[Some items]
+++
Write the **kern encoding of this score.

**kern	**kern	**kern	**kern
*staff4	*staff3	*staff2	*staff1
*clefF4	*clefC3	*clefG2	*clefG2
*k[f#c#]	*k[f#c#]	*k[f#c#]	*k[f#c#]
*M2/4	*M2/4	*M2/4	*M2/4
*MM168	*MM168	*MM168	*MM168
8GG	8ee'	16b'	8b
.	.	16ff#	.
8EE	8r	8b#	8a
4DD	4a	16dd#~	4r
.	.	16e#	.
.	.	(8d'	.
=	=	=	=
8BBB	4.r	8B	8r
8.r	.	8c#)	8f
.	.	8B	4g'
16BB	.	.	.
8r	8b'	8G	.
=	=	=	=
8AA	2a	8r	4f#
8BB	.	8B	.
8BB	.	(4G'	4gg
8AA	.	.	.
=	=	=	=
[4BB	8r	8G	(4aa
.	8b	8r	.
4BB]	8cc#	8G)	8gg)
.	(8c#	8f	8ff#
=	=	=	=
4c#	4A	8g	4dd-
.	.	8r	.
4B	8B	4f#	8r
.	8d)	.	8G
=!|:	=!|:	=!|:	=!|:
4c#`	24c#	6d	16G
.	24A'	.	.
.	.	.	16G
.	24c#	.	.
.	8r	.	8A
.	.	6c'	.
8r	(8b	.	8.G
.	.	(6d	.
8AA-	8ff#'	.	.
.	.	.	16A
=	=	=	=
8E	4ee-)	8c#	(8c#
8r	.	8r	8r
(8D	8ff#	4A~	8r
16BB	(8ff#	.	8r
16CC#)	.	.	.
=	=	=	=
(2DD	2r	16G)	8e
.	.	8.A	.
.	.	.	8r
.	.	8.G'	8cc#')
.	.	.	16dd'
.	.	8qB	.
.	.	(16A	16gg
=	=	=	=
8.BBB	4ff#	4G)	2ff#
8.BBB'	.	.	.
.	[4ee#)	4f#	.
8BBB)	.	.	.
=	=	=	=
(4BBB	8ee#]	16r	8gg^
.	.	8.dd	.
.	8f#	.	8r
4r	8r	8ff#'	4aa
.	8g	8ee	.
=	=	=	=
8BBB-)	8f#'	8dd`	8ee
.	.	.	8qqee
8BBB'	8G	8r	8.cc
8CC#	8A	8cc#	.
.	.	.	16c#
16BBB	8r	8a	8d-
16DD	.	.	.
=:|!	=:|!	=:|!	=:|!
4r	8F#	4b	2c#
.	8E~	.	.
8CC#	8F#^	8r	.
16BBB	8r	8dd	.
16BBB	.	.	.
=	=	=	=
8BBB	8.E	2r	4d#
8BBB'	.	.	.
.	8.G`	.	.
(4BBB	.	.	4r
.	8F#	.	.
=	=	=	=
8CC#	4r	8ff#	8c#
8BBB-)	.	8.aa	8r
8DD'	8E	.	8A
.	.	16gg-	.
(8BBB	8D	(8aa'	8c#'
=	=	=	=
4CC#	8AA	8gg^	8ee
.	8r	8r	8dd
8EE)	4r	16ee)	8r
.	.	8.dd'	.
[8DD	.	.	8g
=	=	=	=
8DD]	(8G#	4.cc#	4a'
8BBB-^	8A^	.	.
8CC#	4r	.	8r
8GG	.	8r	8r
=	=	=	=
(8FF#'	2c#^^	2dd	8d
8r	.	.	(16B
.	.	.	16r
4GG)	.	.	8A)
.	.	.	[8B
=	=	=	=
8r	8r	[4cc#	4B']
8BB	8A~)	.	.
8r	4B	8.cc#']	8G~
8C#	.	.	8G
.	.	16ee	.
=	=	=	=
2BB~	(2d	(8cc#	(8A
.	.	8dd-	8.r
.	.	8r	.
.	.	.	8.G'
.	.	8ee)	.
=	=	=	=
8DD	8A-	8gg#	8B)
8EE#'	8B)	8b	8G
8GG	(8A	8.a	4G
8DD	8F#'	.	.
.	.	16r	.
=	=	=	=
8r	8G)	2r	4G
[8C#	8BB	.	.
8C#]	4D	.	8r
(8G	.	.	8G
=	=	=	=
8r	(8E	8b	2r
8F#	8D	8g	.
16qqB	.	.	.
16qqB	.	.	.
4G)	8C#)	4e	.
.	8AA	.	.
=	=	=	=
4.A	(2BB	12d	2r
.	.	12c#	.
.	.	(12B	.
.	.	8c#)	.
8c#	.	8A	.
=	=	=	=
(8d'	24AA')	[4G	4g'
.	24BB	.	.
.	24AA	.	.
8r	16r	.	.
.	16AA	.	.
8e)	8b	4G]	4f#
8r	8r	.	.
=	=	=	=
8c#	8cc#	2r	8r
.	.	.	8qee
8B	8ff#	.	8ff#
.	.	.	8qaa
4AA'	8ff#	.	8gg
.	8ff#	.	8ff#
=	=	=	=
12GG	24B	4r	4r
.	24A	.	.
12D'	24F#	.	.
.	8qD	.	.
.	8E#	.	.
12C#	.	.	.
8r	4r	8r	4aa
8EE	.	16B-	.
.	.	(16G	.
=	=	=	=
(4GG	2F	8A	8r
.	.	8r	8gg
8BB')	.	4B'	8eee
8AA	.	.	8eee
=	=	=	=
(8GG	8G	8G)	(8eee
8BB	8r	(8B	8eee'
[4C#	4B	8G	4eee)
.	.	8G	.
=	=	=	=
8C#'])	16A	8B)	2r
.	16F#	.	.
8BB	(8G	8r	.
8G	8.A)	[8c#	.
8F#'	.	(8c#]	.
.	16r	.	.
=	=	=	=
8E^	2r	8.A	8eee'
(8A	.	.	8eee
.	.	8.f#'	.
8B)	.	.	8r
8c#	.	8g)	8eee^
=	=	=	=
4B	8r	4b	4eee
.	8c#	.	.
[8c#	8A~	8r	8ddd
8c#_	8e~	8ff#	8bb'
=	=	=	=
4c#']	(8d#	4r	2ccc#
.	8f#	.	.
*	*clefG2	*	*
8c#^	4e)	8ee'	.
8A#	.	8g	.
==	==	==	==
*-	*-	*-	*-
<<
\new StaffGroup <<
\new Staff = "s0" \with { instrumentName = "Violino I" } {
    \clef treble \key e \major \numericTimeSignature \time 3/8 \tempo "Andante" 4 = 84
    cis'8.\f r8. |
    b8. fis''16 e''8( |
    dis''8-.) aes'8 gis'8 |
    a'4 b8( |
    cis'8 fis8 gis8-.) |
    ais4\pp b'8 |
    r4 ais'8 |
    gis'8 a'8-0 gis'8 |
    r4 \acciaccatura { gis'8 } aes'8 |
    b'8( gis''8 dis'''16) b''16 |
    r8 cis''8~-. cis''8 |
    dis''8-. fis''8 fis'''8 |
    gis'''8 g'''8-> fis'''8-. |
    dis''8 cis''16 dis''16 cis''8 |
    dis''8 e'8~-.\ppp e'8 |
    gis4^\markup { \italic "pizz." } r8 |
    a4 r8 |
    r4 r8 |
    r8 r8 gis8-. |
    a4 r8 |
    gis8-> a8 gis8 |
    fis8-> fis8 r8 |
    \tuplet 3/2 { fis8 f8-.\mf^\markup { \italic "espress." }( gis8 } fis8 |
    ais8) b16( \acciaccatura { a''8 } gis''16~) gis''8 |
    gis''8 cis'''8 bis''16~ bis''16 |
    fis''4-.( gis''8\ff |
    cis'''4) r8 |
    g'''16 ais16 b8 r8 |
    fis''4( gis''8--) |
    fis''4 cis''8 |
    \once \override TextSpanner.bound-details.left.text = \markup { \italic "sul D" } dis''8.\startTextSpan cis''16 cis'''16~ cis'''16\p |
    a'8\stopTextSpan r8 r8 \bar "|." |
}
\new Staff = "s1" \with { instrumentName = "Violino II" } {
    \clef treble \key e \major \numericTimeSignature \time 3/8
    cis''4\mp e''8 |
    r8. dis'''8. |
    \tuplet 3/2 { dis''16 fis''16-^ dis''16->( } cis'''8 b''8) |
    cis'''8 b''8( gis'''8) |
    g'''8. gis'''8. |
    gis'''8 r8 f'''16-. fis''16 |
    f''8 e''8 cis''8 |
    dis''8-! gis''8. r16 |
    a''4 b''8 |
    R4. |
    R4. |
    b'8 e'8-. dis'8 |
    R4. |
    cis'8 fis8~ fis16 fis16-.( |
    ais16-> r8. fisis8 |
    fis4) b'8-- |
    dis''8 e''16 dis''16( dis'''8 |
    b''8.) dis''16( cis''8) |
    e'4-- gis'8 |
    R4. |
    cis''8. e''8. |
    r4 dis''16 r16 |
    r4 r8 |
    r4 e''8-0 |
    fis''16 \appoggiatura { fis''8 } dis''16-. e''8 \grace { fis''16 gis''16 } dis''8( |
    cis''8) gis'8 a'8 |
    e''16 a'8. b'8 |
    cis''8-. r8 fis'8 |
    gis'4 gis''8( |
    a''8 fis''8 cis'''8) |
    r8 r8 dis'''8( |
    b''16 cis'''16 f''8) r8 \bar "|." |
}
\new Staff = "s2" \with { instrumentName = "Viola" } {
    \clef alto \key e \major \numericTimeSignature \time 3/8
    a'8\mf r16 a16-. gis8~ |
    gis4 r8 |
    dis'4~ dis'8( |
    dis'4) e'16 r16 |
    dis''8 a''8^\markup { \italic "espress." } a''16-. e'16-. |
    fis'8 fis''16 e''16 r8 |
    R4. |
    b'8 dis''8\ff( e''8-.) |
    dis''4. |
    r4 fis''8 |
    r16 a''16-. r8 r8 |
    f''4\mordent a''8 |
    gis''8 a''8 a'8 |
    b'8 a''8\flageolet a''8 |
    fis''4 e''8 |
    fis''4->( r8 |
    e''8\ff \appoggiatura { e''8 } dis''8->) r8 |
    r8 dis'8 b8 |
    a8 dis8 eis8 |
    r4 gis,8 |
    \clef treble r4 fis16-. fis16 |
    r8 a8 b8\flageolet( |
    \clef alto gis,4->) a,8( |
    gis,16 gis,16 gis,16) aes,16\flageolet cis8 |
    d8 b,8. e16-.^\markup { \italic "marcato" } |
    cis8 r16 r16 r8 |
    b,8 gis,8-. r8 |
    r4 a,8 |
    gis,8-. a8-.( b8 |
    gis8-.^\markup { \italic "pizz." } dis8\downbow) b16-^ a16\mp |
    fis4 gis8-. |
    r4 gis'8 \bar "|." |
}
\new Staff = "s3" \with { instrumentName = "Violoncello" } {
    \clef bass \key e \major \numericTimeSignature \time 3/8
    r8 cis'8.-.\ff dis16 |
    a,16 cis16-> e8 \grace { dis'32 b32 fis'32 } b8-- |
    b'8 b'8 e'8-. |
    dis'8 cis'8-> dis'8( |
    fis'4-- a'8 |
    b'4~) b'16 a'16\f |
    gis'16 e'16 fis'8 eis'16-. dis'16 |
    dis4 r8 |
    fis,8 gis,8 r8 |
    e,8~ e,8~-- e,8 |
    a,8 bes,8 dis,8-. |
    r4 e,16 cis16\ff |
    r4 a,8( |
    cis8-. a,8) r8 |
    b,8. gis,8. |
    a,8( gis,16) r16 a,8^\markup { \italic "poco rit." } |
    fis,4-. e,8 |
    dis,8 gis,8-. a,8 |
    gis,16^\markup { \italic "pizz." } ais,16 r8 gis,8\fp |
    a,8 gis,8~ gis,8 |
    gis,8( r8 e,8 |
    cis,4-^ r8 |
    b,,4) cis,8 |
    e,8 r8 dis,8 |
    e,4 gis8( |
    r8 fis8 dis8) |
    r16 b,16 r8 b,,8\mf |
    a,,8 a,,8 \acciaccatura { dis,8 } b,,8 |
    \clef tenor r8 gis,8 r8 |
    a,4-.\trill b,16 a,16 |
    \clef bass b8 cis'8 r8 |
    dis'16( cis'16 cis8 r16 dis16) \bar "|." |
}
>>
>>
+++
List every line of the items above that contains the string "time", treating uppercase and lowercase letters as different.

    \clef treble \key e \major \numericTimeSignature \time 3/8 \tempo "Andante" 4 = 84
    \clef treble \key e \major \numericTimeSignature \time 3/8
    \clef alto \key e \major \numericTimeSignature \time 3/8
    \clef bass \key e \major \numericTimeSignature \time 3/8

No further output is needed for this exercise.